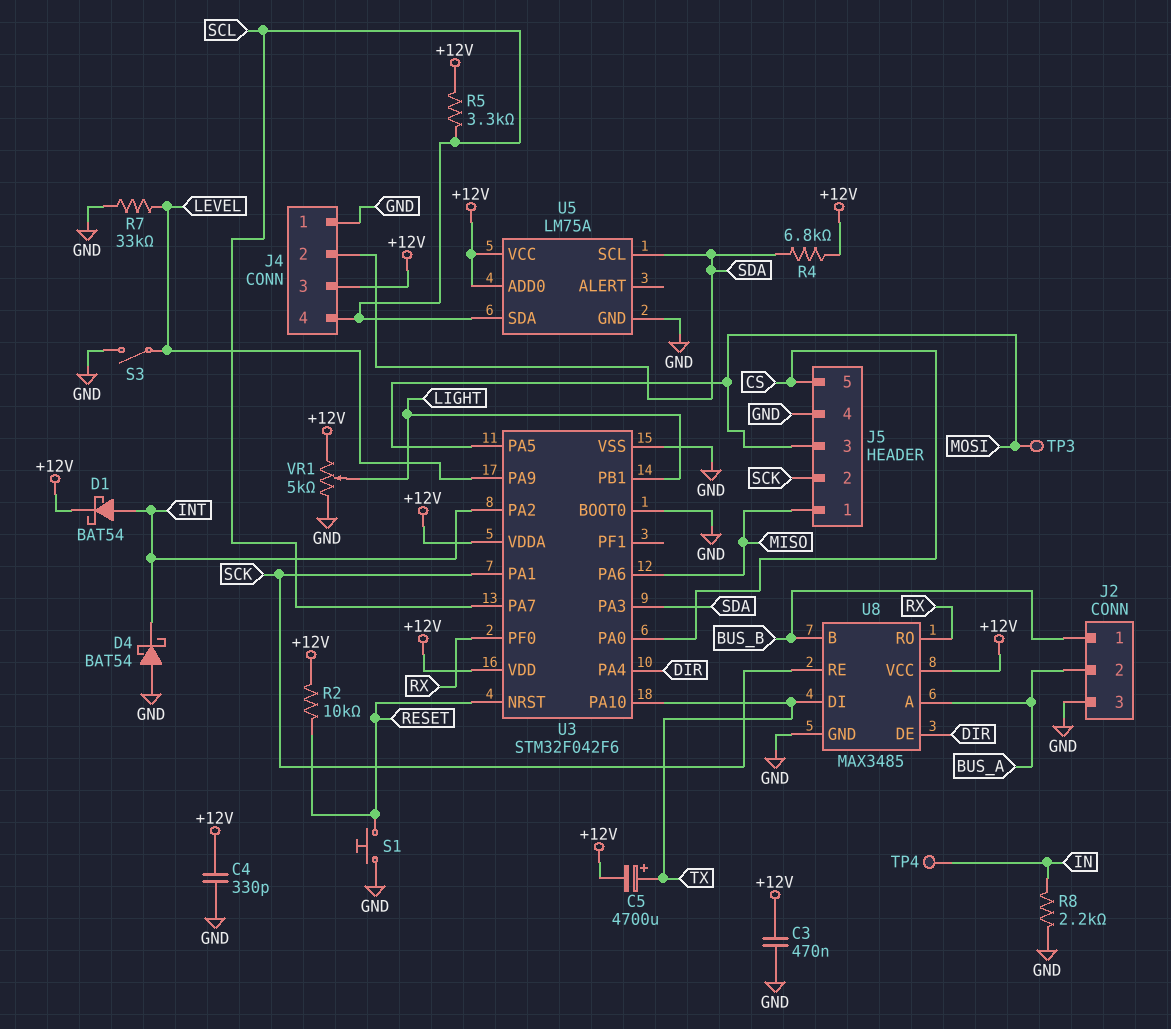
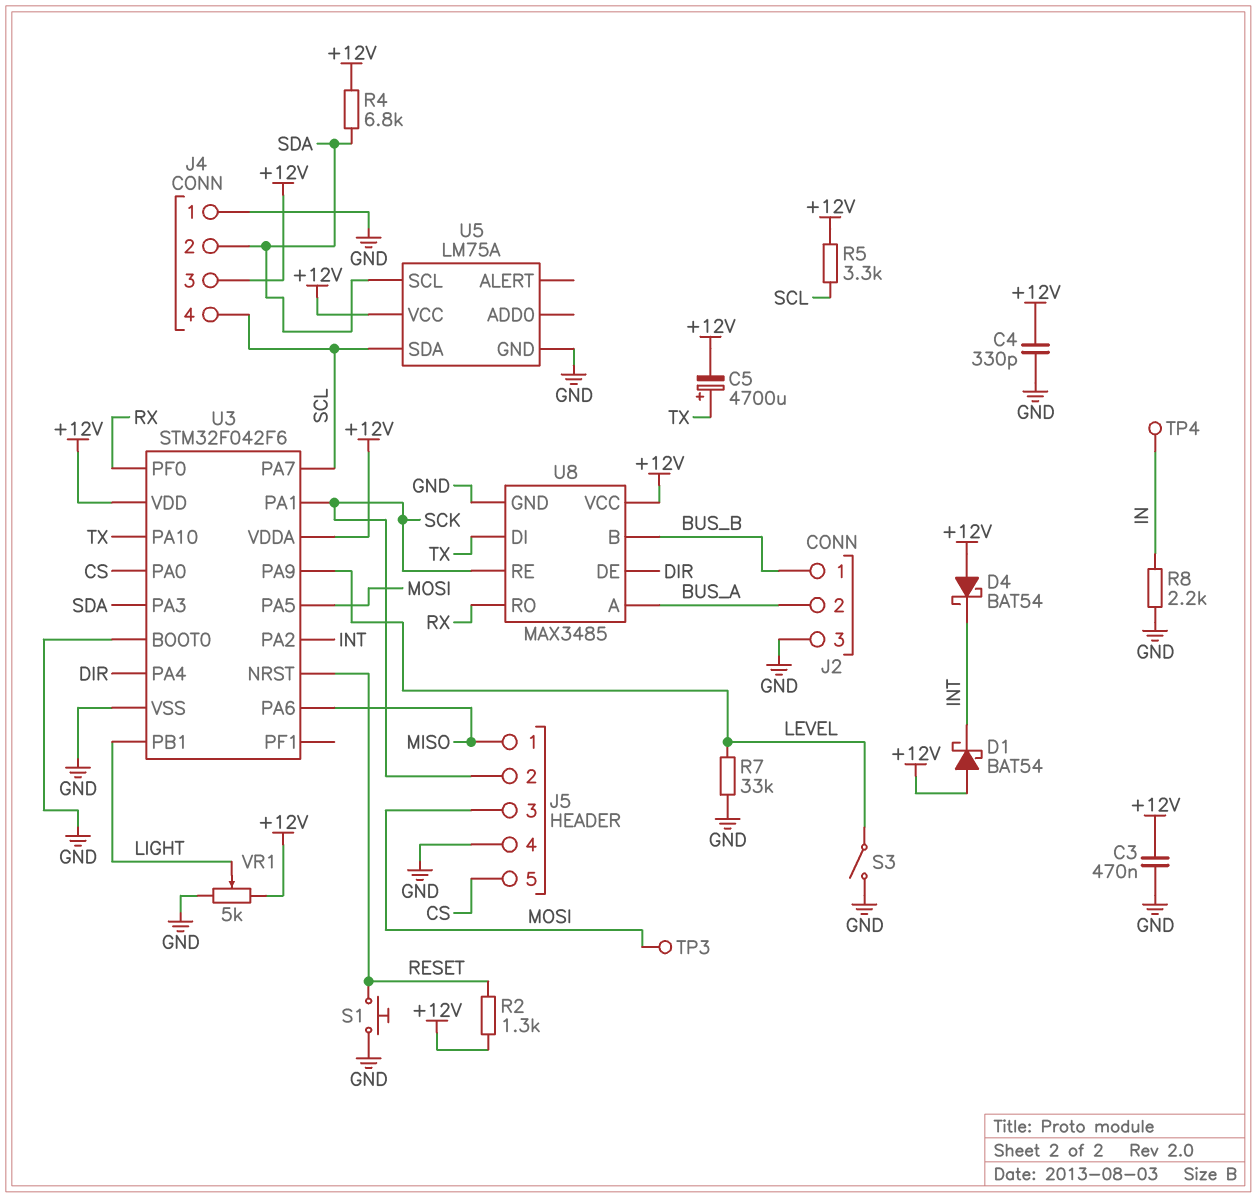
D1: schottky BAT54 (A INT, K +12V) -> schottky BAT54 (A +12V, K INT)
D4: schottky BAT54 (A GND, K INT) -> schottky BAT54 (A +12V, K INT)
R2: 10k (+12V, RESET) -> 1.3k (+12V, RESET)
U5 pin ADD0: +12V -> none

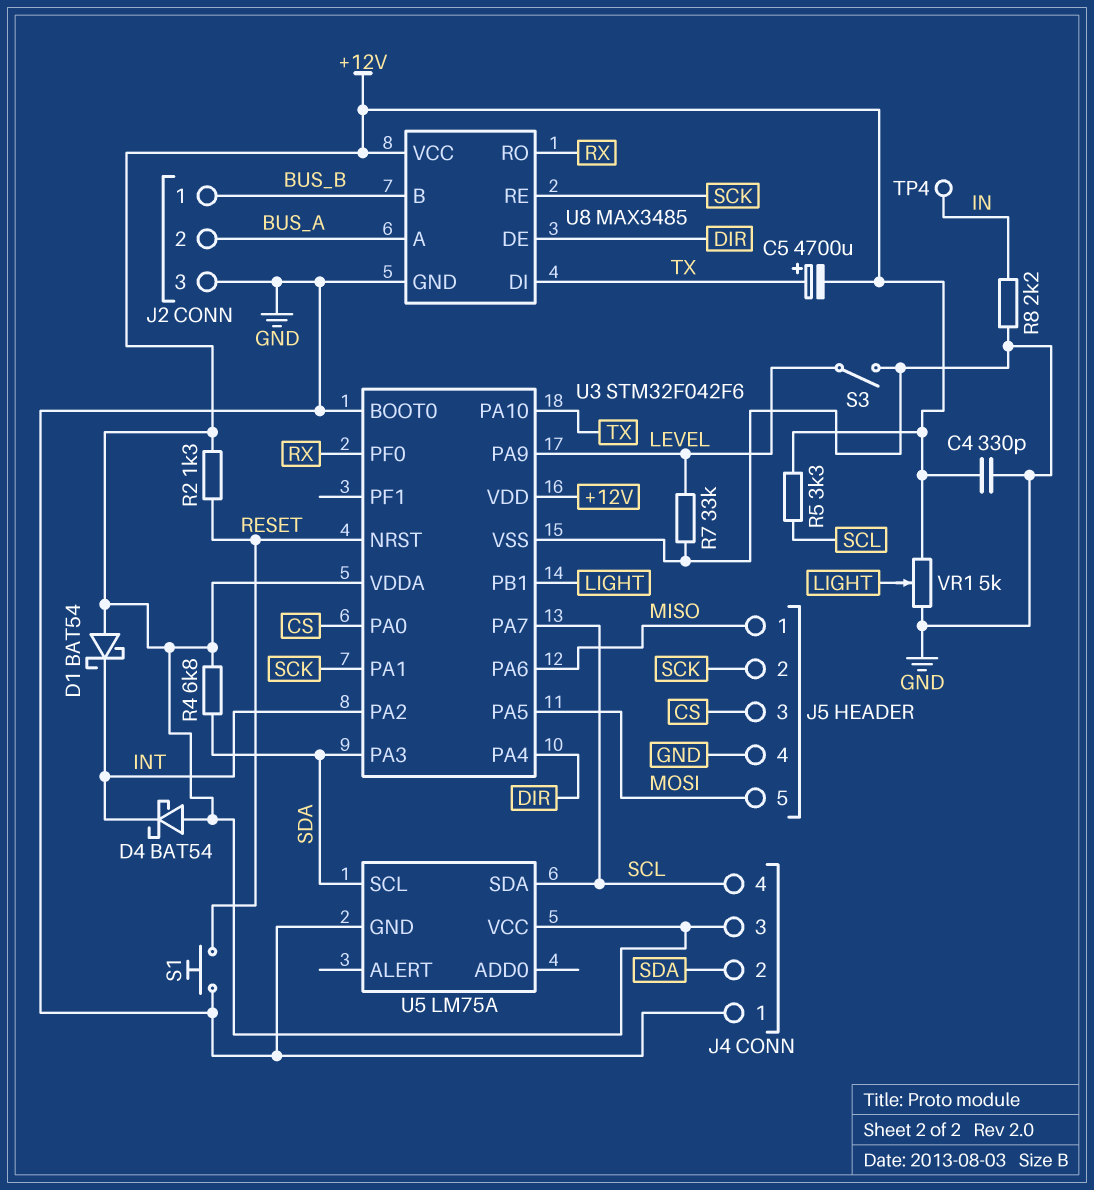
C3: 470nF (+12V, GND) -> none
J5 pin 3: MOSI -> CS
J5 pin 5: CS -> MOSI
TP3: test point (MOSI) -> none

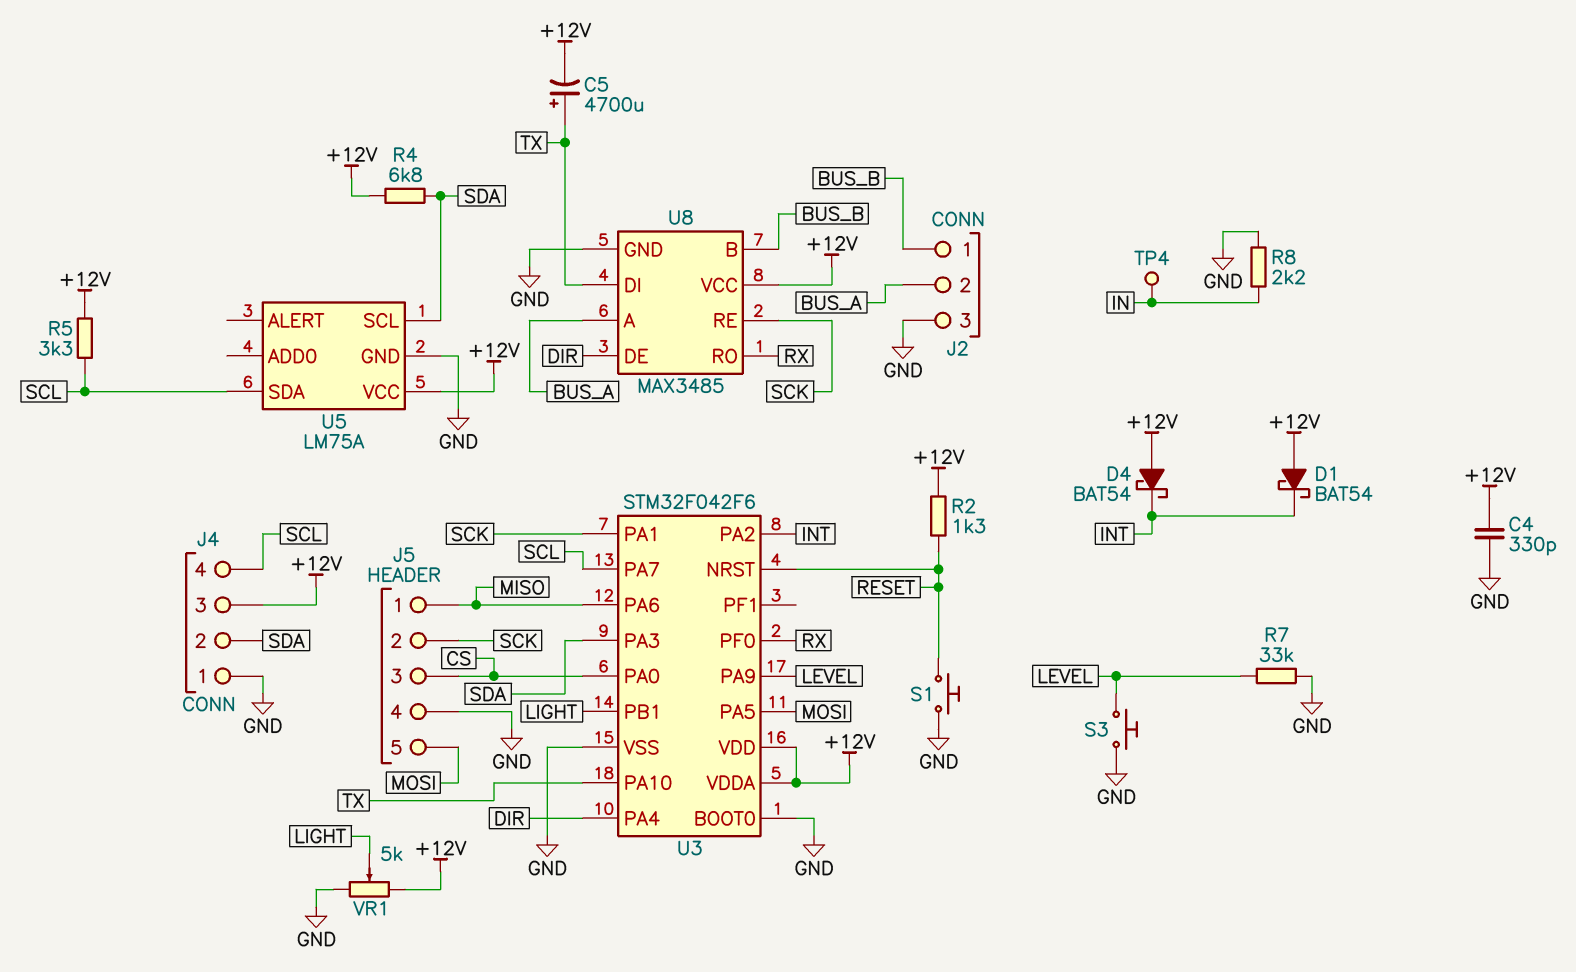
S3: switch (GND, LEVEL) -> button (GND, LEVEL)

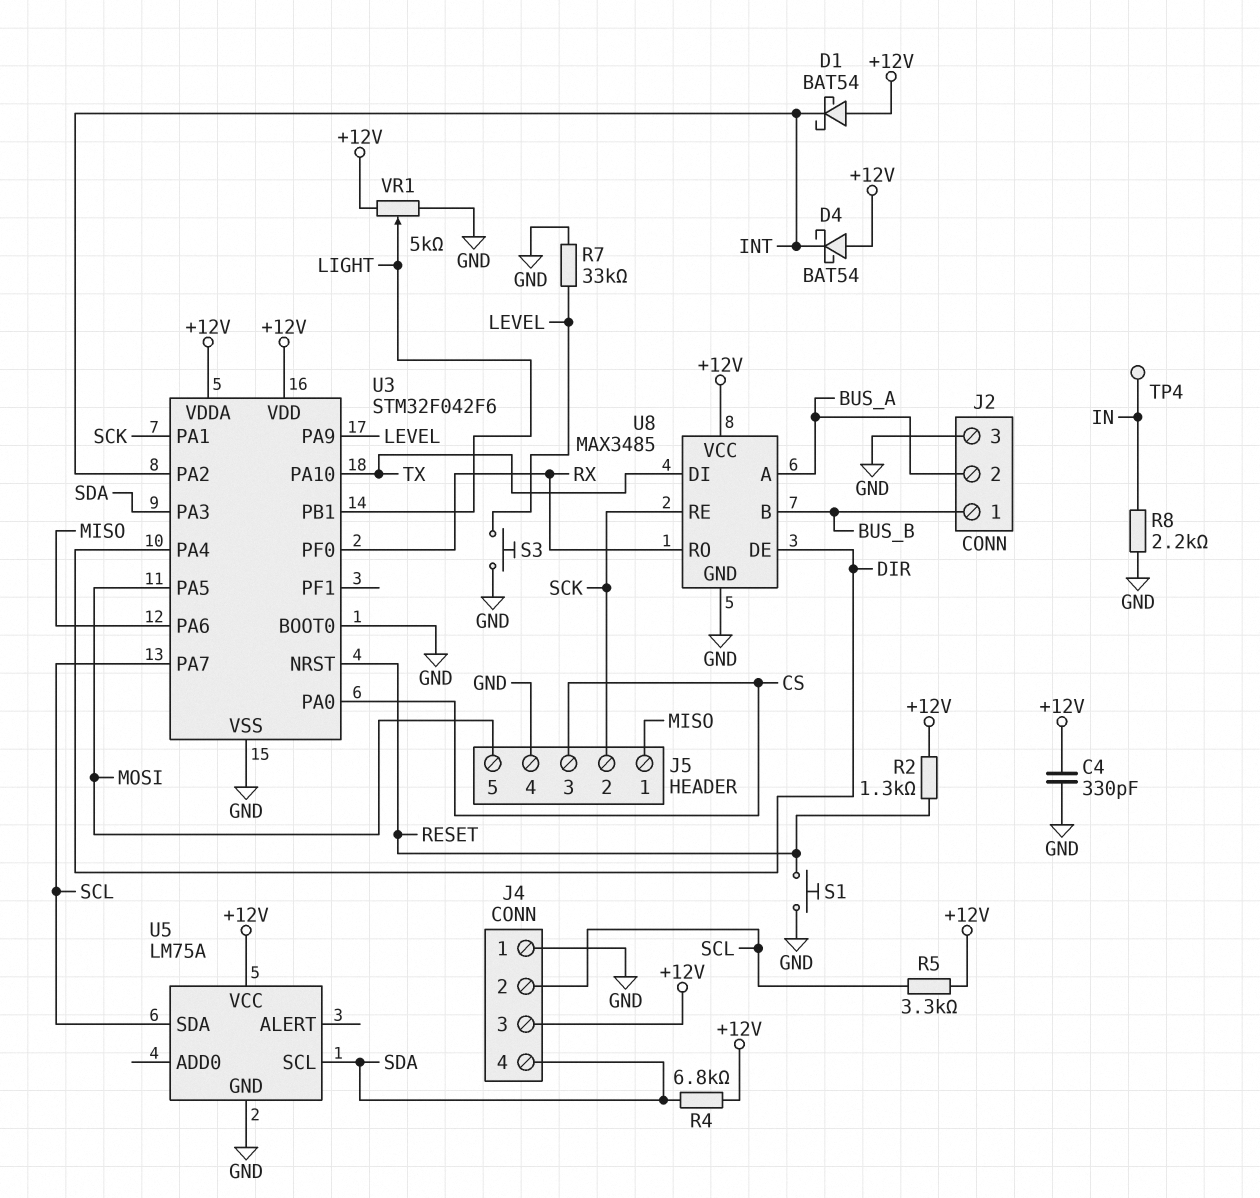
C5: 4700uF (plus TX, minus +12V) -> none
J4 pin 2: SDA -> SCL
J4 pin 4: SCL -> SDA

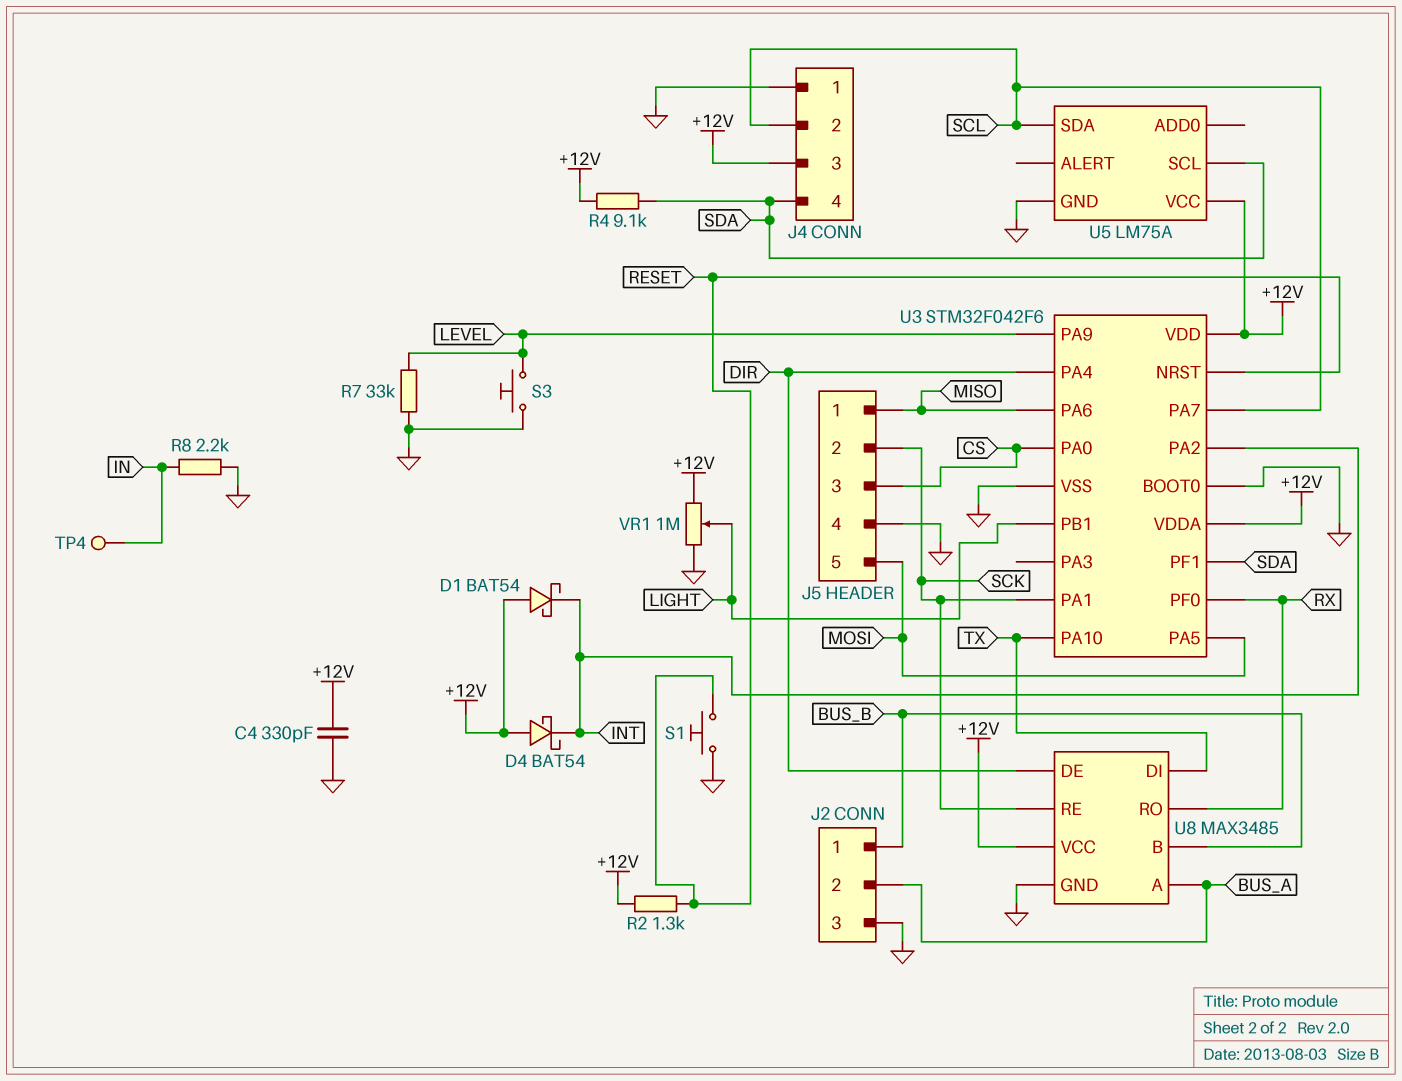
R4: 6.8k (+12V, SDA) -> 9.1k (+12V, SDA)
R5: 3.3k (+12V, SCL) -> none
U3 pin PA3: SDA -> none
U3 pin PF1: none -> SDA
VR1: 5k (+12V, GND, wiper LIGHT) -> 1M (+12V, GND, wiper LIGHT)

# [What is expected]
Write out, word for word, the line that contains "R5: 3.3k (+12V, SCL) -> none" and every line after it through the last line of the listing.

# [Answer]
R5: 3.3k (+12V, SCL) -> none
U3 pin PA3: SDA -> none
U3 pin PF1: none -> SDA
VR1: 5k (+12V, GND, wiper LIGHT) -> 1M (+12V, GND, wiper LIGHT)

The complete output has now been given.